═══ Records provided ═══
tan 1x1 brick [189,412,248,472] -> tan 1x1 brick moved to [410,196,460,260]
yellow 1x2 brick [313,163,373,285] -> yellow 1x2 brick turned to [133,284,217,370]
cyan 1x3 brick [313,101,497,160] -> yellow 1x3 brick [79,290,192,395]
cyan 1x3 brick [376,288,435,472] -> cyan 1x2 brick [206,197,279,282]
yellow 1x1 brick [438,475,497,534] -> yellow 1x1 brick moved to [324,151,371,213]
═══
What is being asked »
Lines from the one containing "cyan 1x3 brick [376,288,435,472]" through the final line of the entries above are to be output exactly; omit all others.

Written solution »
cyan 1x3 brick [376,288,435,472] -> cyan 1x2 brick [206,197,279,282]
yellow 1x1 brick [438,475,497,534] -> yellow 1x1 brick moved to [324,151,371,213]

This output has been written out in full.